• Instructions to follow
Your reply should hold only the lines from the records below where "flashlight" occurs.

__________________________________________________

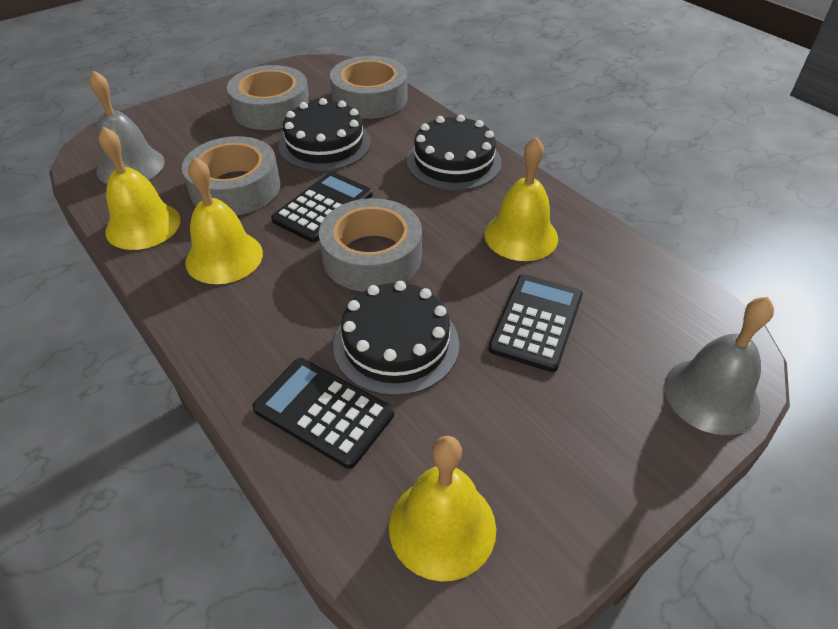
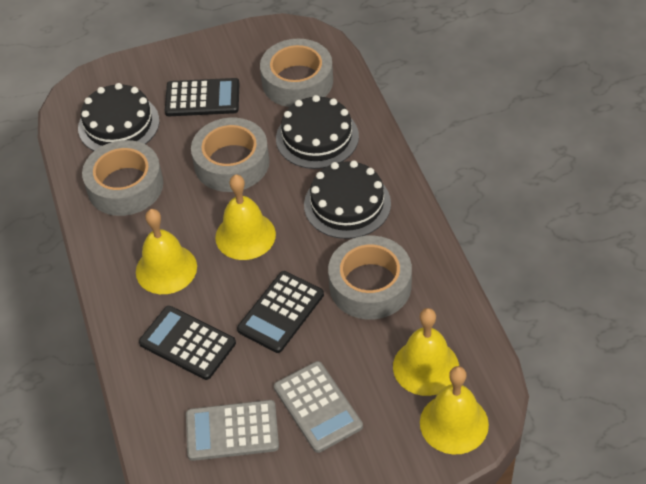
grey bell: 2 -> 0
grey calculator: 0 -> 2

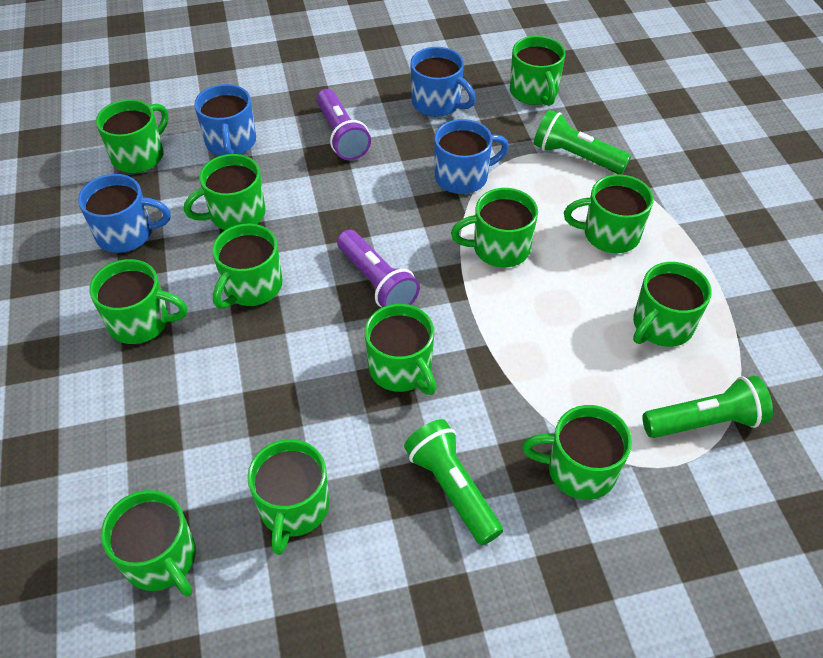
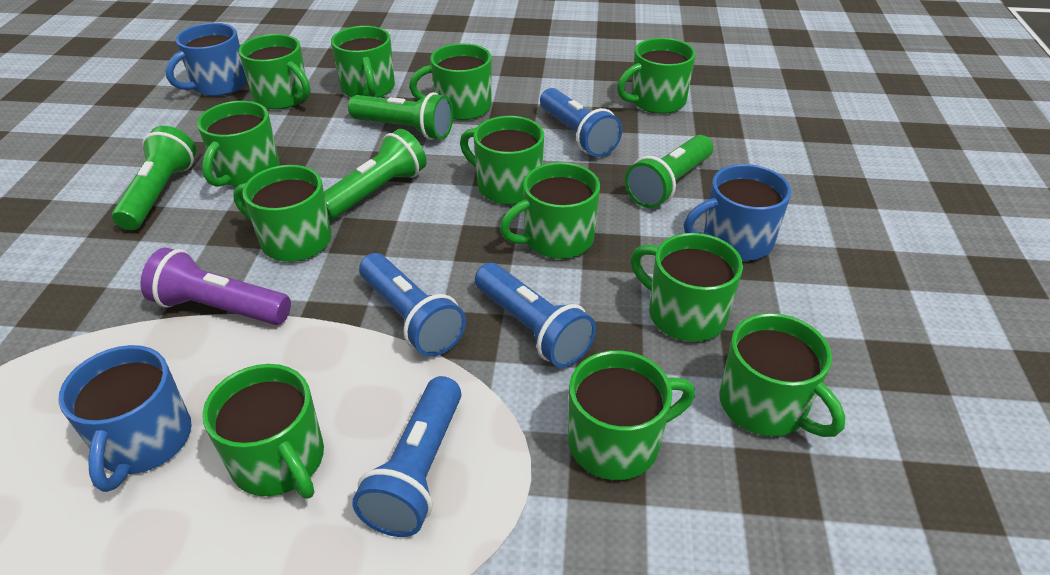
blue flashlight: 0 -> 4
blue mug: 4 -> 3
green flashlight: 3 -> 4
purple flashlight: 2 -> 1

__________________________________________________

• Output for this task
blue flashlight: 0 -> 4
green flashlight: 3 -> 4
purple flashlight: 2 -> 1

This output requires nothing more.